#### Provided entries:
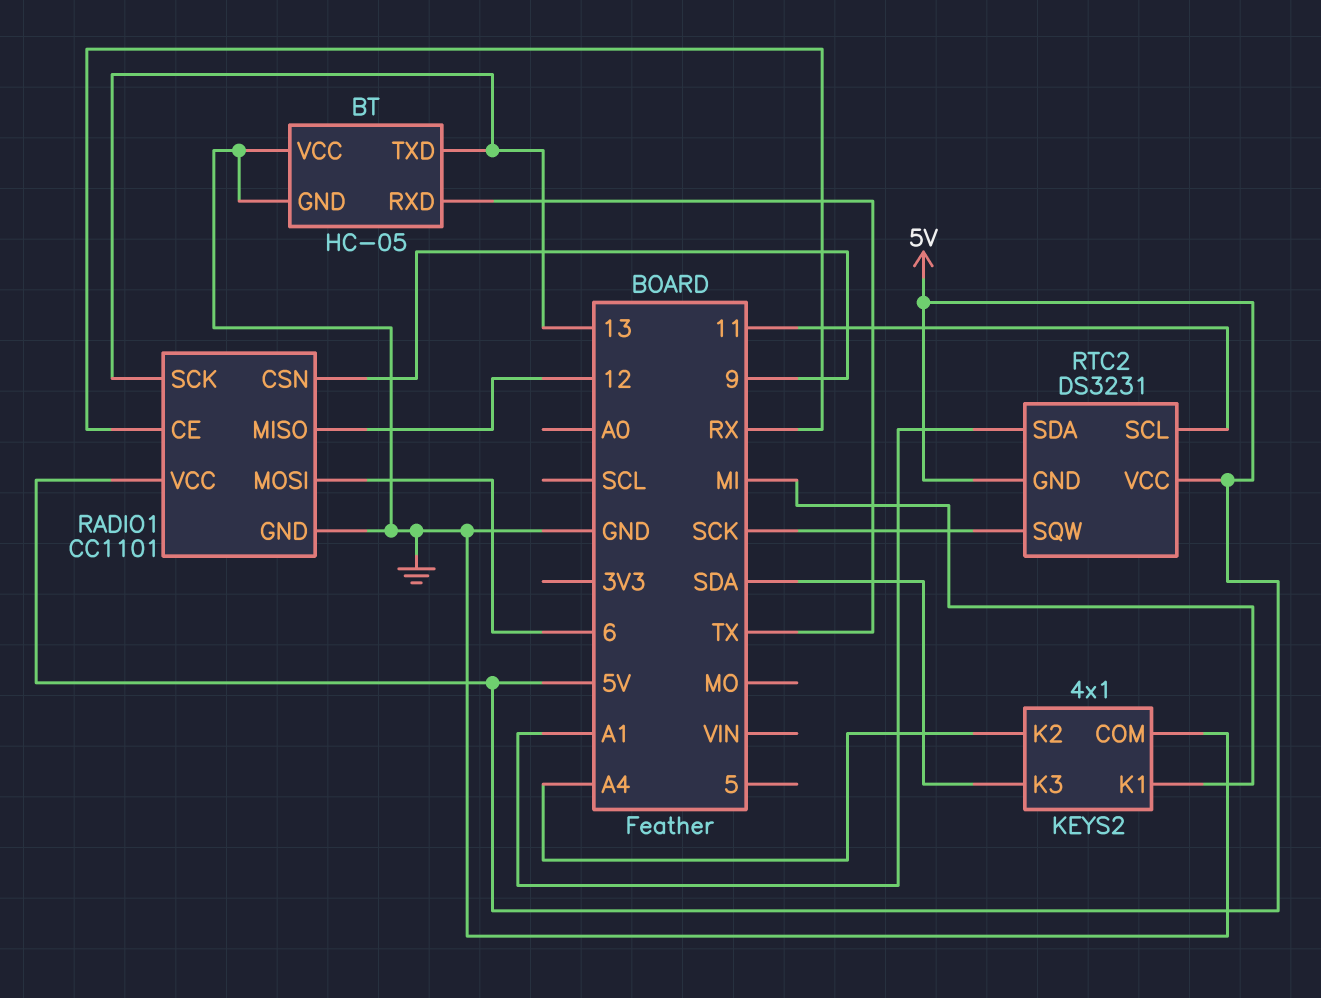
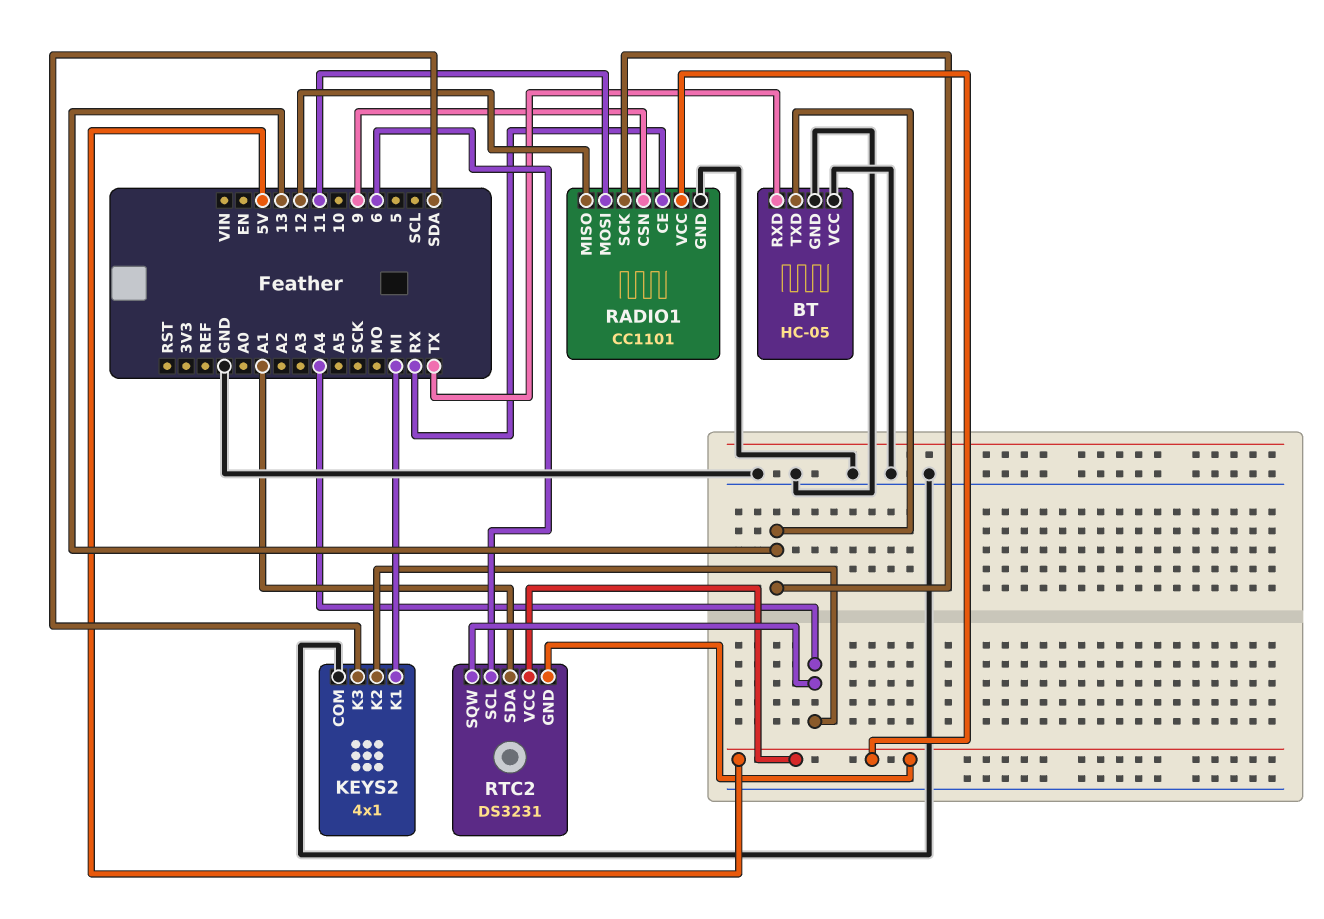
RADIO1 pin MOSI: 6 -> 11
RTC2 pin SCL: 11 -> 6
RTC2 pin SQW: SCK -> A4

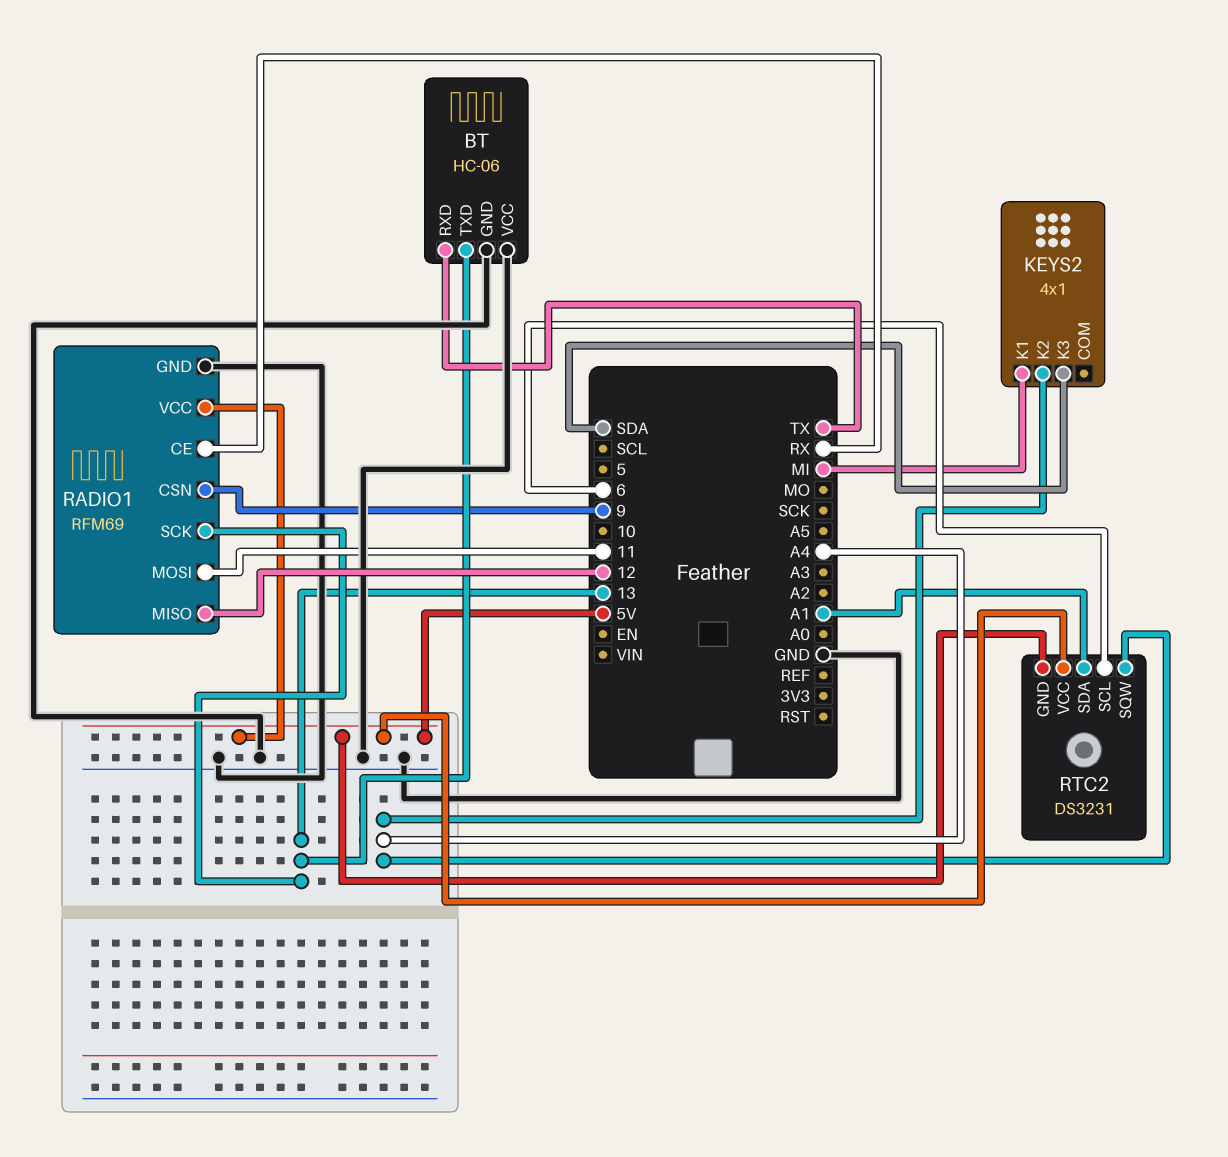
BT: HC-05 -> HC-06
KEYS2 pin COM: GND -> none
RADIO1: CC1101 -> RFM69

#### Problem requirements:
Return exactly the line that contains "BT: HC-05 -> HC-06" and every line after it, through the last line of the records.

#### Solved problem:
BT: HC-05 -> HC-06
KEYS2 pin COM: GND -> none
RADIO1: CC1101 -> RFM69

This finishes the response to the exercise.